## EXERCISE
Output every line of the material exactly.
· · · · ·
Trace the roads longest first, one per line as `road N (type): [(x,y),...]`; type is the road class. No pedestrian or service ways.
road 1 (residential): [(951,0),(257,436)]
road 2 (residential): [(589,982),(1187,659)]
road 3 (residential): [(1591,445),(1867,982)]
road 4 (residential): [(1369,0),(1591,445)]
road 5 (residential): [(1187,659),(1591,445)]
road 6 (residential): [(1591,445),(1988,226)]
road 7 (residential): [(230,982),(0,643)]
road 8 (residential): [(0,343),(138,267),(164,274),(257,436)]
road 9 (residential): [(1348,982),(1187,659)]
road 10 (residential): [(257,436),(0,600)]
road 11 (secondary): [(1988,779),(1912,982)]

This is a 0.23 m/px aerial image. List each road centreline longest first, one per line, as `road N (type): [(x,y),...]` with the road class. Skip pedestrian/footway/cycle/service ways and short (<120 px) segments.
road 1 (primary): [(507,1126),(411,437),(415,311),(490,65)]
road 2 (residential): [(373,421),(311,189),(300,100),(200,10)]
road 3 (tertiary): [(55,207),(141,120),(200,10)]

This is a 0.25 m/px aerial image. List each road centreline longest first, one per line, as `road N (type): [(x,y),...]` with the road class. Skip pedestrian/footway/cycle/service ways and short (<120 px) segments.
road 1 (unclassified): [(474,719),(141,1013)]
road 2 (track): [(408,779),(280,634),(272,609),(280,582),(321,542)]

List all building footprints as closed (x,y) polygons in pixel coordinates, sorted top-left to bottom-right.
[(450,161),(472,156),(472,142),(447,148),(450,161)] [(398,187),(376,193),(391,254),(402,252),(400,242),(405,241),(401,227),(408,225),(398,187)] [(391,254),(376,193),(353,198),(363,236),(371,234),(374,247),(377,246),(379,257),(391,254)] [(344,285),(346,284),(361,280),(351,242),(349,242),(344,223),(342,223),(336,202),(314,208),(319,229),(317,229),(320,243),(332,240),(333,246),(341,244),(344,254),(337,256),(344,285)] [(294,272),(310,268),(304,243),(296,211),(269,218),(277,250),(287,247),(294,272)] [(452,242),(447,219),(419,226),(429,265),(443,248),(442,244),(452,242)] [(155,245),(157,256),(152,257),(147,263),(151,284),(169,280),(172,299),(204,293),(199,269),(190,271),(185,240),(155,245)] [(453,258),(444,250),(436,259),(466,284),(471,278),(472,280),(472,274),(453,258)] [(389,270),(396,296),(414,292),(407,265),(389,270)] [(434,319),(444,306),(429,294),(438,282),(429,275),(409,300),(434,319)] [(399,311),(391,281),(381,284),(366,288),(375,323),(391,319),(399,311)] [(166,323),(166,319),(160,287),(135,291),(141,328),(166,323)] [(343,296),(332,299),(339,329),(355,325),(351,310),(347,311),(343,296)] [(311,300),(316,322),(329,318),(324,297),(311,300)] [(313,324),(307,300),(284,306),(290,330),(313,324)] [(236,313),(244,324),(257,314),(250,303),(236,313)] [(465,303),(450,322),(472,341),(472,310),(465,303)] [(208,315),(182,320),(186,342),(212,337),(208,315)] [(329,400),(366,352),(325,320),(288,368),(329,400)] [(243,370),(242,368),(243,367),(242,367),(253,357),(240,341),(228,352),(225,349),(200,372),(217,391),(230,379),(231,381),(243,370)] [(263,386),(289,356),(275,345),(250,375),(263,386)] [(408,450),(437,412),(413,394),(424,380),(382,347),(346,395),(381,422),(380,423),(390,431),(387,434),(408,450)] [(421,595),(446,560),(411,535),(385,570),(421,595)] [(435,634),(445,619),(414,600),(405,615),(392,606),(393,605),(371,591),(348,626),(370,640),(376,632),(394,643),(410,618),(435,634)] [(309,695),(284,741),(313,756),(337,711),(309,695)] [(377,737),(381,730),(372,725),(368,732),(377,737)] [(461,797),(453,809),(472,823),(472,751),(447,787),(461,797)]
· · · · ·
## RESPONSE AREA
Trace the roads longest first, one per line as `road N (type): [(x,y),...]`; type is the road class. No pedestrian or service ways.
road 1 (residential): [(951,0),(257,436)]
road 2 (residential): [(589,982),(1187,659)]
road 3 (residential): [(1591,445),(1867,982)]
road 4 (residential): [(1369,0),(1591,445)]
road 5 (residential): [(1187,659),(1591,445)]
road 6 (residential): [(1591,445),(1988,226)]
road 7 (residential): [(230,982),(0,643)]
road 8 (residential): [(0,343),(138,267),(164,274),(257,436)]
road 9 (residential): [(1348,982),(1187,659)]
road 10 (residential): [(257,436),(0,600)]
road 11 (secondary): [(1988,779),(1912,982)]

This is a 0.23 m/px aerial image. List each road centreline longest first, one per line, as `road N (type): [(x,y),...]` with the road class. Skip pedestrian/footway/cycle/service ways and short (<120 px) segments.
road 1 (primary): [(507,1126),(411,437),(415,311),(490,65)]
road 2 (residential): [(373,421),(311,189),(300,100),(200,10)]
road 3 (tertiary): [(55,207),(141,120),(200,10)]

This is a 0.25 m/px aerial image. List each road centreline longest first, one per line, as `road N (type): [(x,y),...]` with the road class. Skip pedestrian/footway/cycle/service ways and short (<120 px) segments.
road 1 (unclassified): [(474,719),(141,1013)]
road 2 (track): [(408,779),(280,634),(272,609),(280,582),(321,542)]

List all building footprints as closed (x,y) polygons in pixel coordinates, sorted top-left to bottom-right.
[(450,161),(472,156),(472,142),(447,148),(450,161)] [(398,187),(376,193),(391,254),(402,252),(400,242),(405,241),(401,227),(408,225),(398,187)] [(391,254),(376,193),(353,198),(363,236),(371,234),(374,247),(377,246),(379,257),(391,254)] [(344,285),(346,284),(361,280),(351,242),(349,242),(344,223),(342,223),(336,202),(314,208),(319,229),(317,229),(320,243),(332,240),(333,246),(341,244),(344,254),(337,256),(344,285)] [(294,272),(310,268),(304,243),(296,211),(269,218),(277,250),(287,247),(294,272)] [(452,242),(447,219),(419,226),(429,265),(443,248),(442,244),(452,242)] [(155,245),(157,256),(152,257),(147,263),(151,284),(169,280),(172,299),(204,293),(199,269),(190,271),(185,240),(155,245)] [(453,258),(444,250),(436,259),(466,284),(471,278),(472,280),(472,274),(453,258)] [(389,270),(396,296),(414,292),(407,265),(389,270)] [(434,319),(444,306),(429,294),(438,282),(429,275),(409,300),(434,319)] [(399,311),(391,281),(381,284),(366,288),(375,323),(391,319),(399,311)] [(166,323),(166,319),(160,287),(135,291),(141,328),(166,323)] [(343,296),(332,299),(339,329),(355,325),(351,310),(347,311),(343,296)] [(311,300),(316,322),(329,318),(324,297),(311,300)] [(313,324),(307,300),(284,306),(290,330),(313,324)] [(236,313),(244,324),(257,314),(250,303),(236,313)] [(465,303),(450,322),(472,341),(472,310),(465,303)] [(208,315),(182,320),(186,342),(212,337),(208,315)] [(329,400),(366,352),(325,320),(288,368),(329,400)] [(243,370),(242,368),(243,367),(242,367),(253,357),(240,341),(228,352),(225,349),(200,372),(217,391),(230,379),(231,381),(243,370)] [(263,386),(289,356),(275,345),(250,375),(263,386)] [(408,450),(437,412),(413,394),(424,380),(382,347),(346,395),(381,422),(380,423),(390,431),(387,434),(408,450)] [(421,595),(446,560),(411,535),(385,570),(421,595)] [(435,634),(445,619),(414,600),(405,615),(392,606),(393,605),(371,591),(348,626),(370,640),(376,632),(394,643),(410,618),(435,634)] [(309,695),(284,741),(313,756),(337,711),(309,695)] [(377,737),(381,730),(372,725),(368,732),(377,737)] [(461,797),(453,809),(472,823),(472,751),(447,787),(461,797)]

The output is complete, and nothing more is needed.